- Your goal
Retype all the records below exactly as they are, with no image carried over.

- Dataset excerpts
+ + + + +

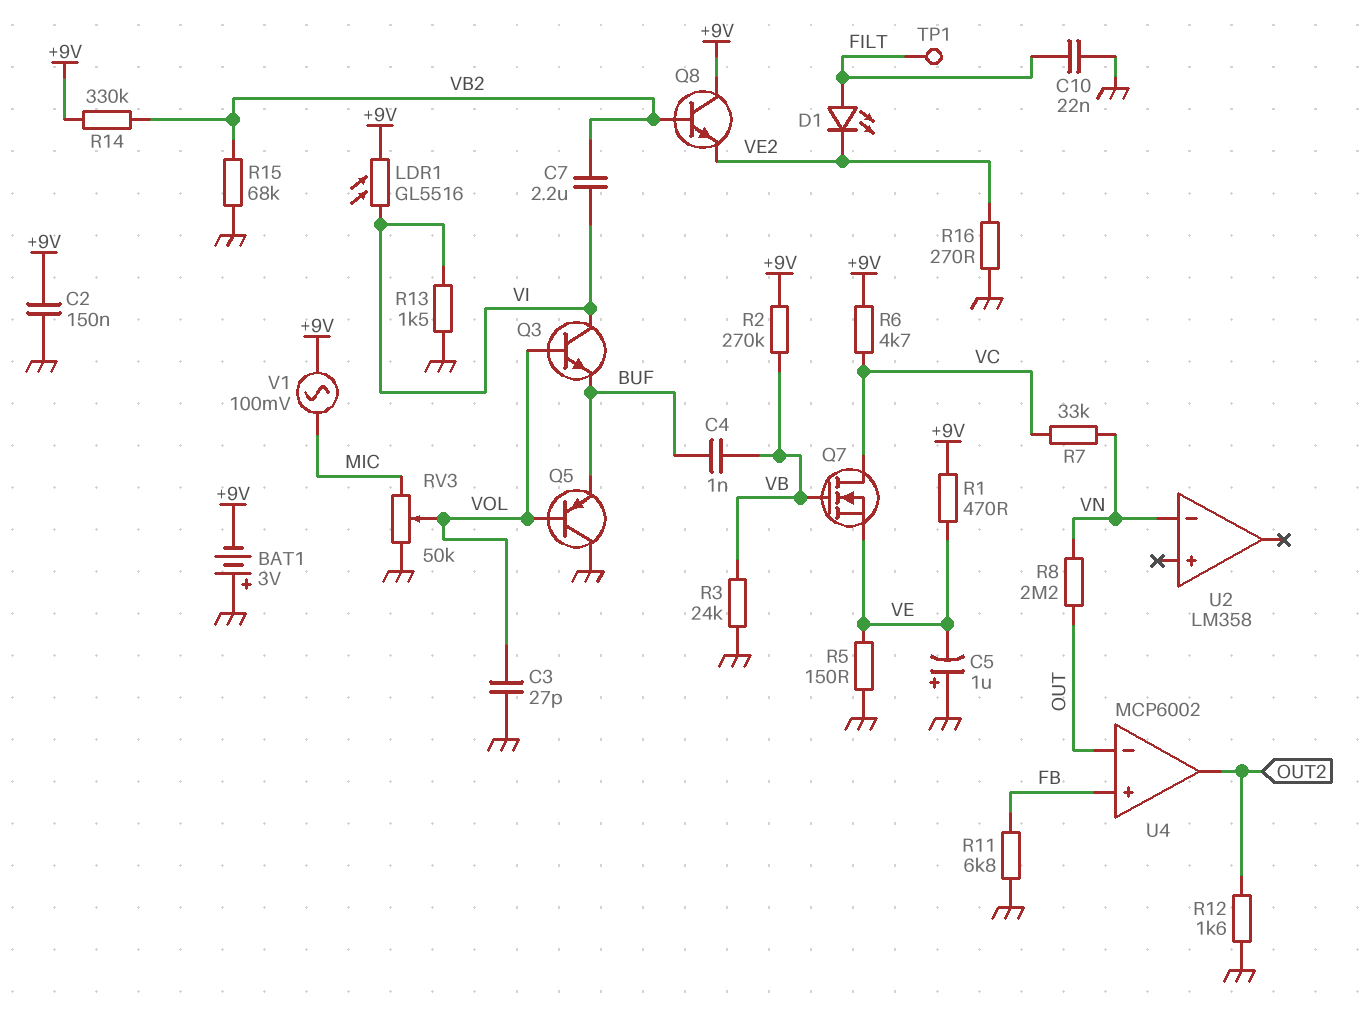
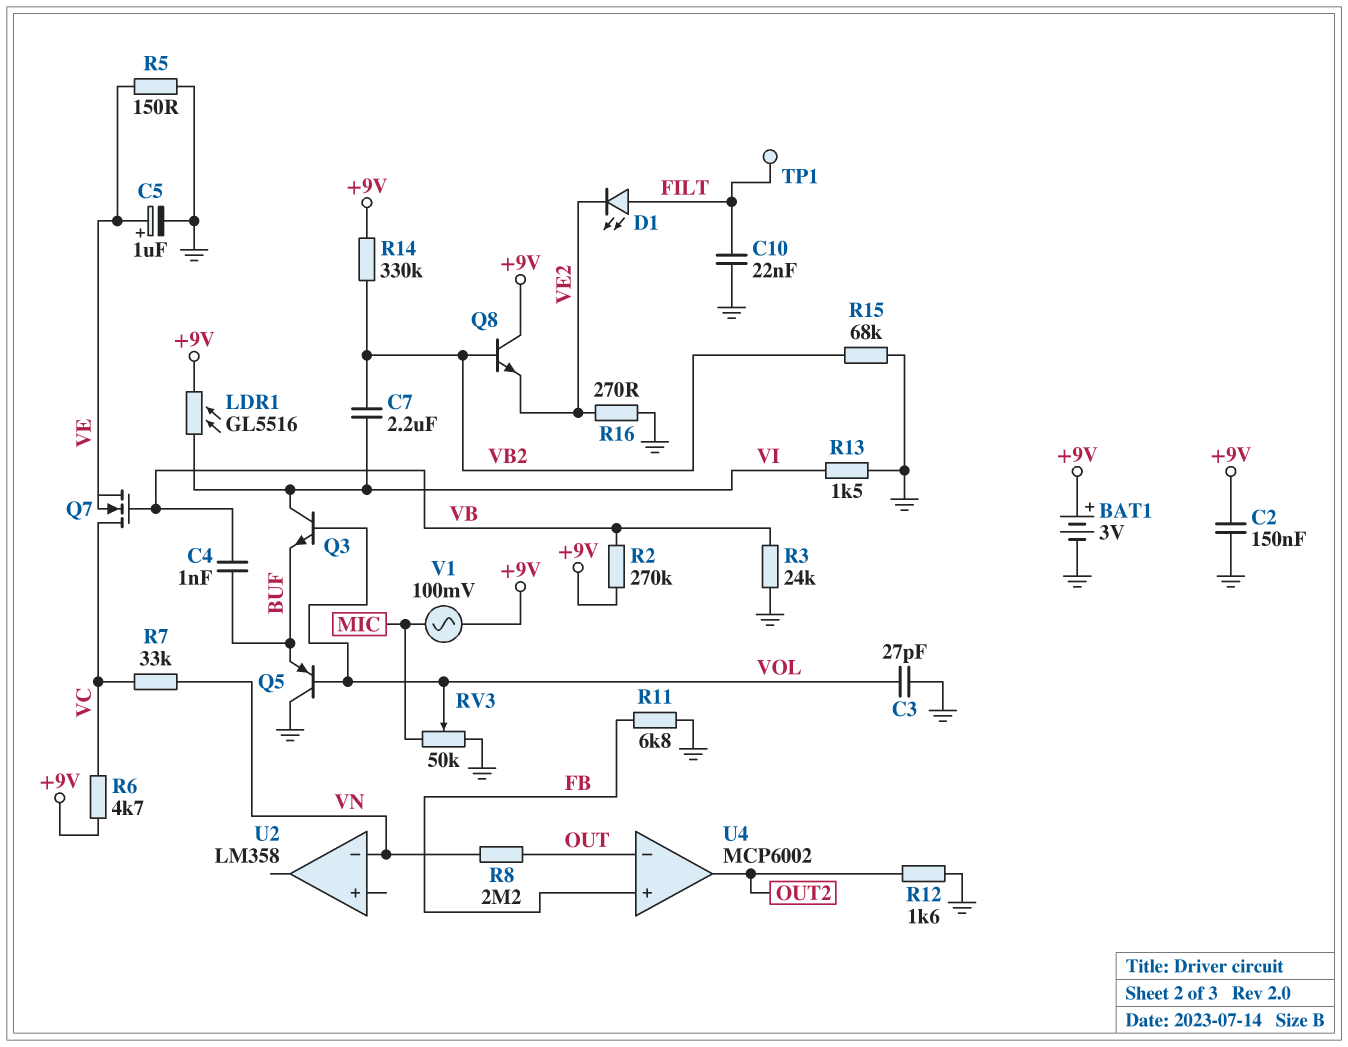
BAT1: 3V (plus GND, minus +9V) -> 3V (plus +9V, minus GND)
C5: 1uF (plus GND, minus VE) -> 1uF (plus VE, minus GND)
R1: 470 (+9V, VE) -> none

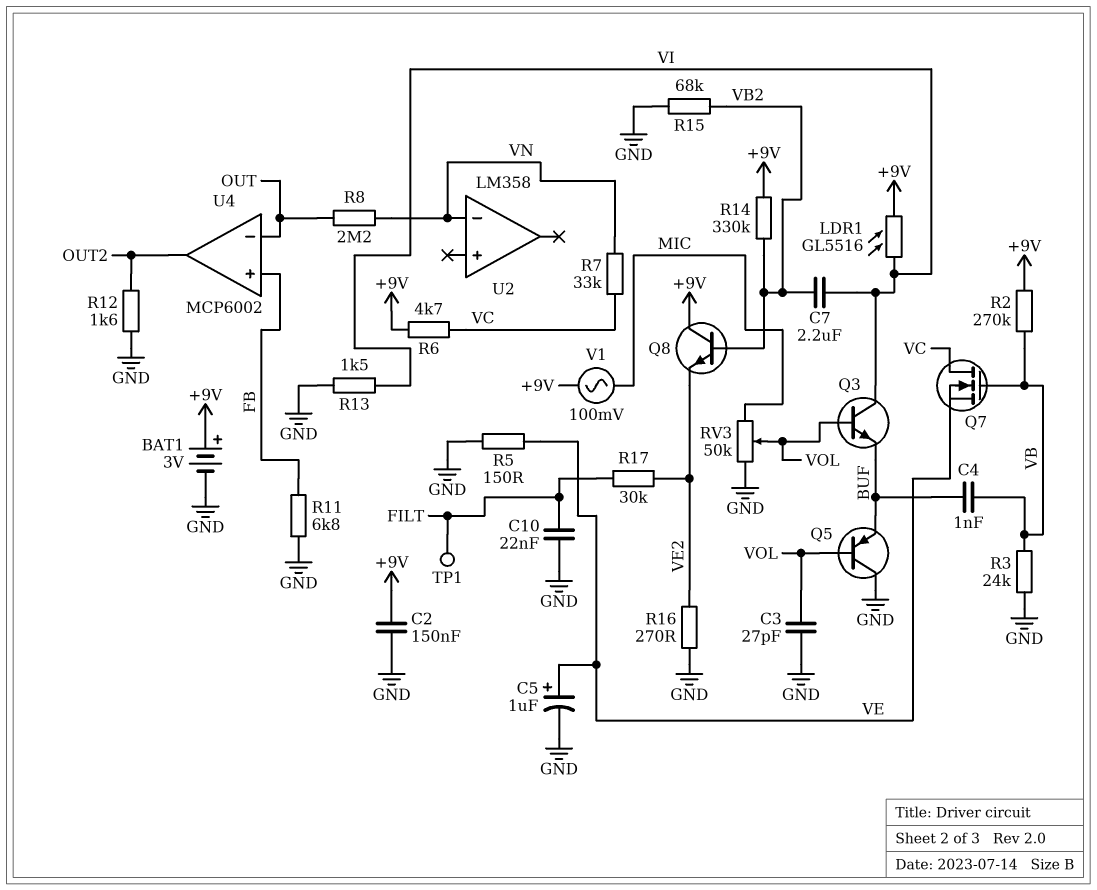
D1: LED (A FILT, K VE2) -> none
R17: none -> 30k (FILT, VE2)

+ + + + +

- Answer
BAT1: 3V (plus GND, minus +9V) -> 3V (plus +9V, minus GND)
C5: 1uF (plus GND, minus VE) -> 1uF (plus VE, minus GND)
R1: 470 (+9V, VE) -> none

D1: LED (A FILT, K VE2) -> none
R17: none -> 30k (FILT, VE2)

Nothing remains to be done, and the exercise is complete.